▶ [TASK OBJECTIVE] Exactly the lines below starting at the line with "(654, 414) = (257, 452): blue" and ending at the line with "(301, 381) = (228, 232): blue" are wanted, with both ends included. Leave out the pictures and add no other lines.

▶ [EXERCISE DATA]
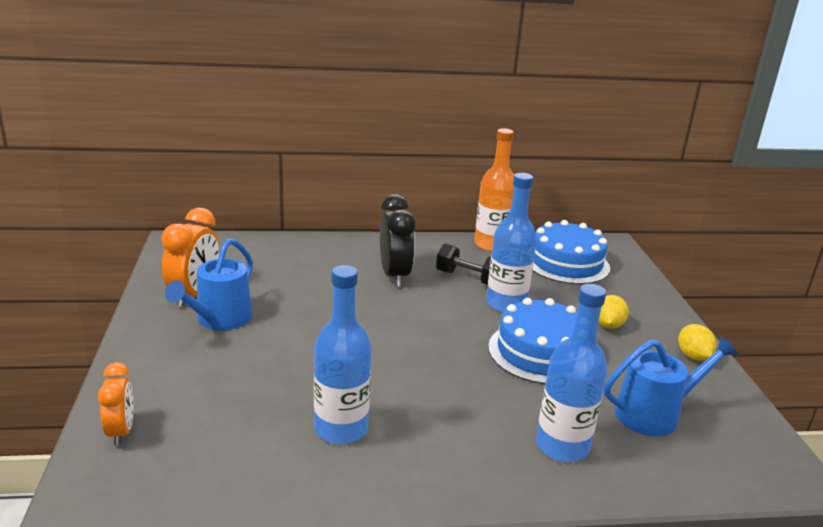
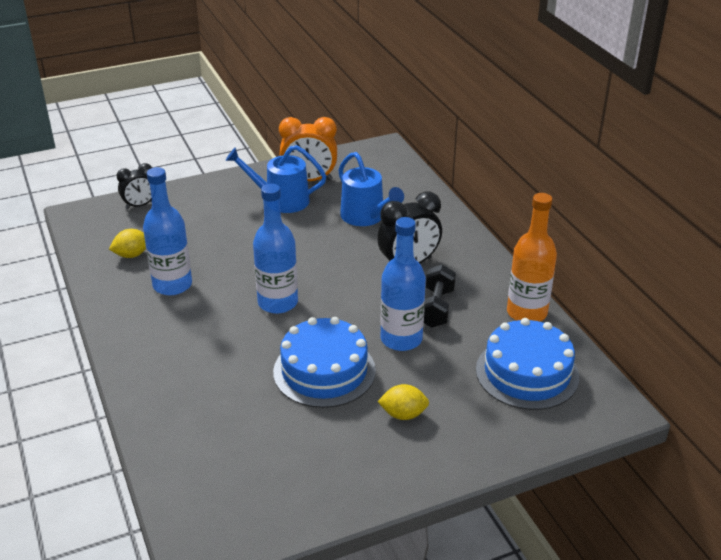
camera: 75 degrees right, 10 degrees up
(121, 432) = (140, 205): orange clock -> black clock
(562, 446) = (190, 396): blue bottle -> blue bottle (278, 303)
(654, 414) = (257, 452): blue watering can -> blue watering can (366, 217)
(693, 356) = (376, 482): yellow lemon -> yellow lemon (132, 255)

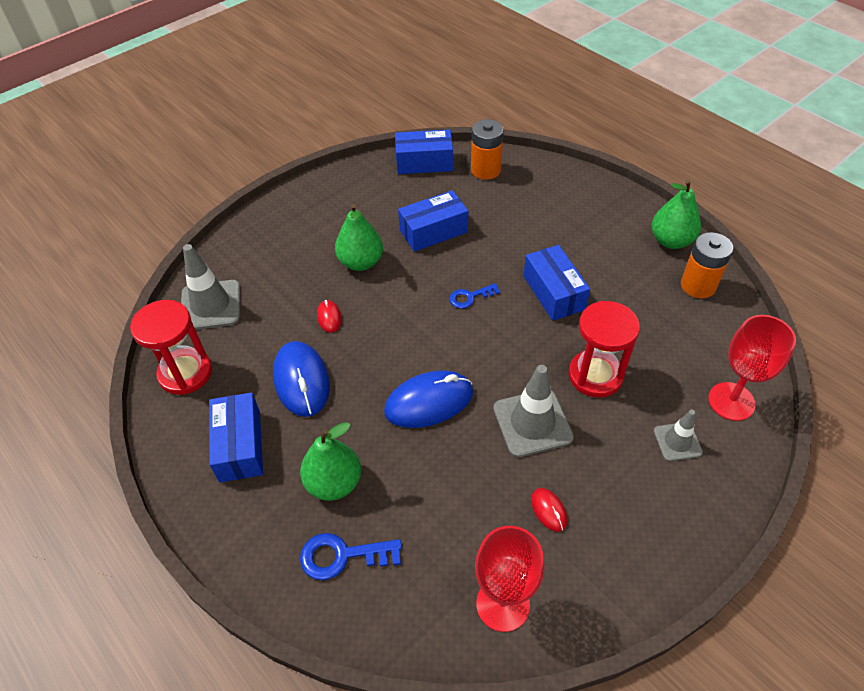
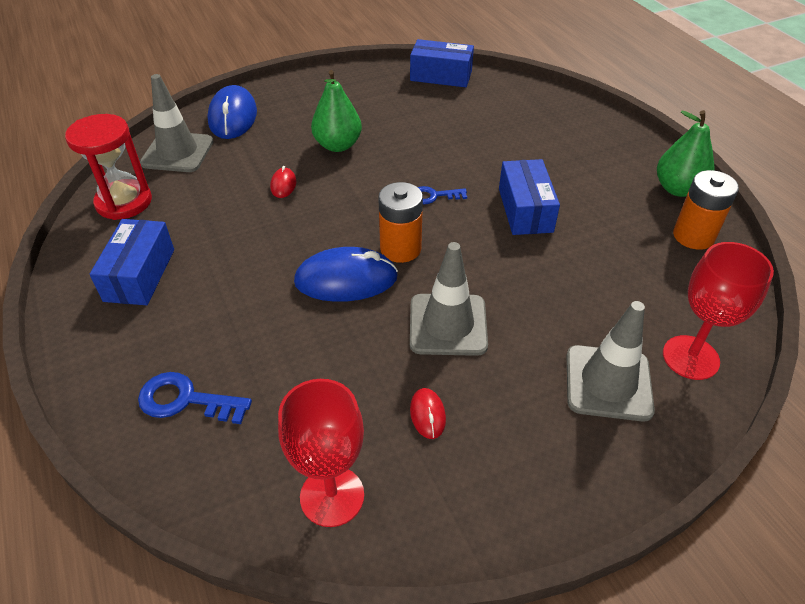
camera: 15 degrees right, 5 degrees down
(301, 381) = (228, 232): blue mouse -> blue mouse (233, 117)
(334, 483) = (212, 330): green pear -> none
(433, 231) = (423, 133): blue box -> none
(485, 170) = (500, 92): orange battery -> orange battery (400, 248)
(595, 375) = (538, 296): red hourglass -> none
(677, 441) = (608, 383): grey traffic cone -> grey traffic cone, size x1.71

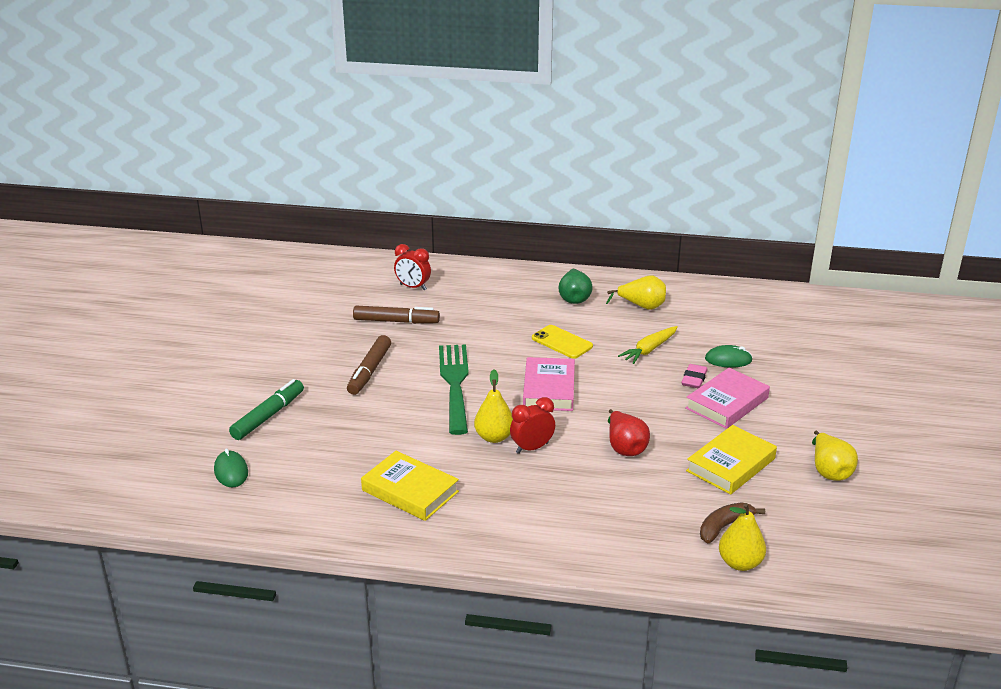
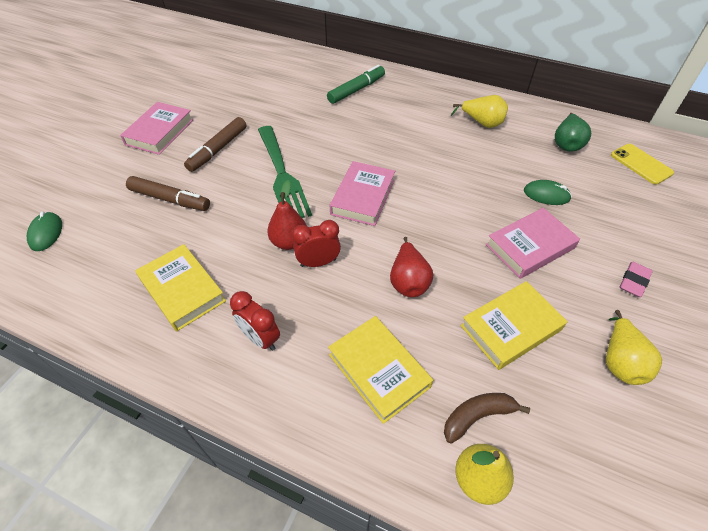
camera: 15 degrees right, 20 degrees up
(268, 416) = (111, 180): green marker -> green marker (356, 90)
(291, 365) = (160, 132): none -> pink book
(396, 321) = (265, 104): brown marker -> brown marker (170, 199)
(413, 287) = (295, 75): red clock -> red clock (260, 338)
(454, 384) = (282, 175): green fork -> green fork turned 150 degrees clockwise
(494, 437) = (289, 242): yellow pear -> red pear
(562, 342) = (395, 148): yellow phone -> yellow phone (641, 164)
(574, 298) = (424, 106): green pear -> green pear (566, 144)
(627, 513) = (378, 370): none -> yellow book
(649, 350) = (472, 170): yellow carrot -> none
(694, 379) = (505, 211): pink eraser -> pink eraser (634, 281)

▶ [COMPLETED EXERCISE]
(654, 414) = (257, 452): blue watering can -> blue watering can (366, 217)
(693, 356) = (376, 482): yellow lemon -> yellow lemon (132, 255)

camera: 15 degrees right, 5 degrees down
(301, 381) = (228, 232): blue mouse -> blue mouse (233, 117)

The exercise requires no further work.